_EXERCISE DIRECTIONS_
Scan the listing below for the word "green", then copy each line that has it.

——————————

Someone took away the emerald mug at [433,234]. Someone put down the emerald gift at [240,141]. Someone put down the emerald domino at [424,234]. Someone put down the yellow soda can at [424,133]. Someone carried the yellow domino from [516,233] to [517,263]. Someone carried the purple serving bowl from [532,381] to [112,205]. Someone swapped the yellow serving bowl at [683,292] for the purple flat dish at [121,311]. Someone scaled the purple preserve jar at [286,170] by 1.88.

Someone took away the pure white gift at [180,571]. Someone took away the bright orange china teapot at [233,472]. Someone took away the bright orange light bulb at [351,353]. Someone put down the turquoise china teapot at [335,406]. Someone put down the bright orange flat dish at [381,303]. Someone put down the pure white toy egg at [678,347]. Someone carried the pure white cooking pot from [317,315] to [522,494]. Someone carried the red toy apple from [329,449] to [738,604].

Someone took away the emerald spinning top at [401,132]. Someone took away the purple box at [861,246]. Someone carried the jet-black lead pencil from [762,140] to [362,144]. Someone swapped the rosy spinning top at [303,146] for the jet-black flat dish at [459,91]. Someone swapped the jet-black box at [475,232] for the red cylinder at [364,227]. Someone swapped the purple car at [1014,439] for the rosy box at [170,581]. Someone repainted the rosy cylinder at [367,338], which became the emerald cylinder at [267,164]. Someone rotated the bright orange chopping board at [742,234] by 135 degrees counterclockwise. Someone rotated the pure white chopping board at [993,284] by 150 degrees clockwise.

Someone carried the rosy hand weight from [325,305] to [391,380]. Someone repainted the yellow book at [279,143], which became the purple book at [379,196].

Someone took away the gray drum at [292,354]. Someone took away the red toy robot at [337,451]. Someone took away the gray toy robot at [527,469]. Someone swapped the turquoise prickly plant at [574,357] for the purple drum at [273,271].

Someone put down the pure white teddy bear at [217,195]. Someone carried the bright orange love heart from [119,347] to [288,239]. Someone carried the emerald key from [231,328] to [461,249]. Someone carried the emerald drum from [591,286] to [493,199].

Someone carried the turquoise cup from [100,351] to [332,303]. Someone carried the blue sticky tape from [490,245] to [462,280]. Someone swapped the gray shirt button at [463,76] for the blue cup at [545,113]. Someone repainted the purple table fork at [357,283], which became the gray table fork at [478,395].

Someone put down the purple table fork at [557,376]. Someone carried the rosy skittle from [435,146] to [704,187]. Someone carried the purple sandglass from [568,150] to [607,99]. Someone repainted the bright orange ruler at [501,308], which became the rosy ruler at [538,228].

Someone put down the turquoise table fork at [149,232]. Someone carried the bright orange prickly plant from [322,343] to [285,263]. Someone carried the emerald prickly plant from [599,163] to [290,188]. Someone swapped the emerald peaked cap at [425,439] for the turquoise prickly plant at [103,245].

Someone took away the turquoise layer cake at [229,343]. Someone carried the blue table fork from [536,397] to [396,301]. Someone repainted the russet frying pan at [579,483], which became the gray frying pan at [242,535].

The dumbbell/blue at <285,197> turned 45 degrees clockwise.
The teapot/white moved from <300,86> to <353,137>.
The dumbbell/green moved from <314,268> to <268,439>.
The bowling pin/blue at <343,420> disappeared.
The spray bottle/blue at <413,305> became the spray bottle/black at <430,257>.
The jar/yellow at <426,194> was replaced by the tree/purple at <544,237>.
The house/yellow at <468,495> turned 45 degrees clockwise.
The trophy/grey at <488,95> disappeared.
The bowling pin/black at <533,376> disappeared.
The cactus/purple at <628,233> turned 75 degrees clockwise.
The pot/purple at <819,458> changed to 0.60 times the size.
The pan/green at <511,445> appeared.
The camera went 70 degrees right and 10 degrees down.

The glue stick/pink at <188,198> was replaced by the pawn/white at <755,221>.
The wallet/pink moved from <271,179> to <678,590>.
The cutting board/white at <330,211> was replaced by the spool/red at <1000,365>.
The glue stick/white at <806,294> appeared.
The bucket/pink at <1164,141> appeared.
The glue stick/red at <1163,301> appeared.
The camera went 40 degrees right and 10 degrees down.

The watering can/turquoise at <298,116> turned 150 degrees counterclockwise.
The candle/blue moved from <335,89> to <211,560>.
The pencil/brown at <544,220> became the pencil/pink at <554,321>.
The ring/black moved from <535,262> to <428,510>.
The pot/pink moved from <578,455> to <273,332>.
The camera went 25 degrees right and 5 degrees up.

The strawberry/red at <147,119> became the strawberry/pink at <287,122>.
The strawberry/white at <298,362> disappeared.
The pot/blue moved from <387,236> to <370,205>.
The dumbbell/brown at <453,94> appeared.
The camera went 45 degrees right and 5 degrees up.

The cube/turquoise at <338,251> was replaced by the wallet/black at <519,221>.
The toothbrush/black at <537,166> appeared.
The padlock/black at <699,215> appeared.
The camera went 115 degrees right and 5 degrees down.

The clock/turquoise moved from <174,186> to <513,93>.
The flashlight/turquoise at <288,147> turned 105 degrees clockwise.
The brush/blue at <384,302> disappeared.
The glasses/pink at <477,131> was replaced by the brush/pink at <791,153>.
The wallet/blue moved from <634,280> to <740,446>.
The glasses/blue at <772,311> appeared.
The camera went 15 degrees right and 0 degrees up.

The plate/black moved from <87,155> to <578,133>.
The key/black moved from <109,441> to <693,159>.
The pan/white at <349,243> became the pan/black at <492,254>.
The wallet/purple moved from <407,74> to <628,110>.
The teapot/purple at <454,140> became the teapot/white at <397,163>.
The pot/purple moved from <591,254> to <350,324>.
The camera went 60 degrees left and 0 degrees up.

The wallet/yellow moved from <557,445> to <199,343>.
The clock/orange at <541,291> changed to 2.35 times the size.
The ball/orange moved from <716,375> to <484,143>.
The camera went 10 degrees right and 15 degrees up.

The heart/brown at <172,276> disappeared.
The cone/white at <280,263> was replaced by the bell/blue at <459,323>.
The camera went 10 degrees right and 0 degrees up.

——————————

_TASK RESULT_
The dumbbell/green moved from <314,268> to <268,439>.
The pan/green at <511,445> appeared.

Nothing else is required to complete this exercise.